→ Aim of the exercise: Of the lines below, write out exactly those from the line with "blue calculator: 2 -> 1" through the line with "black spoon: 5 -> 1", both included, and skip the rest.
· · ·
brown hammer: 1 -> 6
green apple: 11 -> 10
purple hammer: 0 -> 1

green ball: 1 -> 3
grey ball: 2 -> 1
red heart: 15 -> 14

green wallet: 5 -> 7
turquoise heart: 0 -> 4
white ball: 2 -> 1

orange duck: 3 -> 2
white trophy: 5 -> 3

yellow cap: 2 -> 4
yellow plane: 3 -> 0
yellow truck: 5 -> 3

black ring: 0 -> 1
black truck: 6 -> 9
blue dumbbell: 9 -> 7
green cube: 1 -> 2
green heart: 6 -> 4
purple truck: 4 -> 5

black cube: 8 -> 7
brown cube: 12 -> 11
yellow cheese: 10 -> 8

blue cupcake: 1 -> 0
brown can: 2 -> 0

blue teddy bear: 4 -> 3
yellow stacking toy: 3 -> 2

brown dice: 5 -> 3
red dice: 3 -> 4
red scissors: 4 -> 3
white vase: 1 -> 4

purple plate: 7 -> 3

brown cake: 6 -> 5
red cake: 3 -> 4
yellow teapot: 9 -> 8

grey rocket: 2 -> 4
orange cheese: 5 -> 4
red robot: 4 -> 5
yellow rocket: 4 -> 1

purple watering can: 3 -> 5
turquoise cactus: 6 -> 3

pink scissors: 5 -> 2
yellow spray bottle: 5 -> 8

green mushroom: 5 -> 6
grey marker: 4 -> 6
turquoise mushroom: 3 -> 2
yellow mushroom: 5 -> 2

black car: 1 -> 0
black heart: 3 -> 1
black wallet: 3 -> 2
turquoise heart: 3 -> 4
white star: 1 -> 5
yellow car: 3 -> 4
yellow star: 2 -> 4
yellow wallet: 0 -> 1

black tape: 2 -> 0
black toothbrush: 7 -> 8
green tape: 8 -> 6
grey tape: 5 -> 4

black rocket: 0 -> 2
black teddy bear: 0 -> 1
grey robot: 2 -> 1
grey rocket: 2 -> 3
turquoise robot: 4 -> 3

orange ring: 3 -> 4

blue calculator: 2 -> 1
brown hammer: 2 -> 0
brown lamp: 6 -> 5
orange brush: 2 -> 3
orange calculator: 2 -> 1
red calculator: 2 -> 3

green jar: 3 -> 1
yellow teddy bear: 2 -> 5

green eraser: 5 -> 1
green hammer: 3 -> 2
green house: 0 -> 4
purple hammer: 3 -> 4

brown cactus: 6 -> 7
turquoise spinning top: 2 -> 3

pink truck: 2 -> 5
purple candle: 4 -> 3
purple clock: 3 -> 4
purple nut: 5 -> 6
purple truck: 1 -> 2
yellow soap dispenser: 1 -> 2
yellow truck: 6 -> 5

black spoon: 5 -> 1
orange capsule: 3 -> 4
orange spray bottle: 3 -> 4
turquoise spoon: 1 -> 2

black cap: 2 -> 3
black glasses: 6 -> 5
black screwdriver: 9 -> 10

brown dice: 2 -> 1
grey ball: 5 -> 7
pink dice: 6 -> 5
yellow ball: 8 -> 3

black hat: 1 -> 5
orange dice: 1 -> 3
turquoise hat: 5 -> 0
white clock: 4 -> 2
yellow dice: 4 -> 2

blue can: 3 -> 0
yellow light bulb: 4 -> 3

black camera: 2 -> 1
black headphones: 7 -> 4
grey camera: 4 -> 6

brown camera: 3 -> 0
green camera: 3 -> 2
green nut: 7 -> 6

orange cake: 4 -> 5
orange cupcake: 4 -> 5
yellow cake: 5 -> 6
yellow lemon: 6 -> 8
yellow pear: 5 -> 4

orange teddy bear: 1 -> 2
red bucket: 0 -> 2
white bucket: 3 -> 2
· · ·
→ Response:
blue calculator: 2 -> 1
brown hammer: 2 -> 0
brown lamp: 6 -> 5
orange brush: 2 -> 3
orange calculator: 2 -> 1
red calculator: 2 -> 3

green jar: 3 -> 1
yellow teddy bear: 2 -> 5

green eraser: 5 -> 1
green hammer: 3 -> 2
green house: 0 -> 4
purple hammer: 3 -> 4

brown cactus: 6 -> 7
turquoise spinning top: 2 -> 3

pink truck: 2 -> 5
purple candle: 4 -> 3
purple clock: 3 -> 4
purple nut: 5 -> 6
purple truck: 1 -> 2
yellow soap dispenser: 1 -> 2
yellow truck: 6 -> 5

black spoon: 5 -> 1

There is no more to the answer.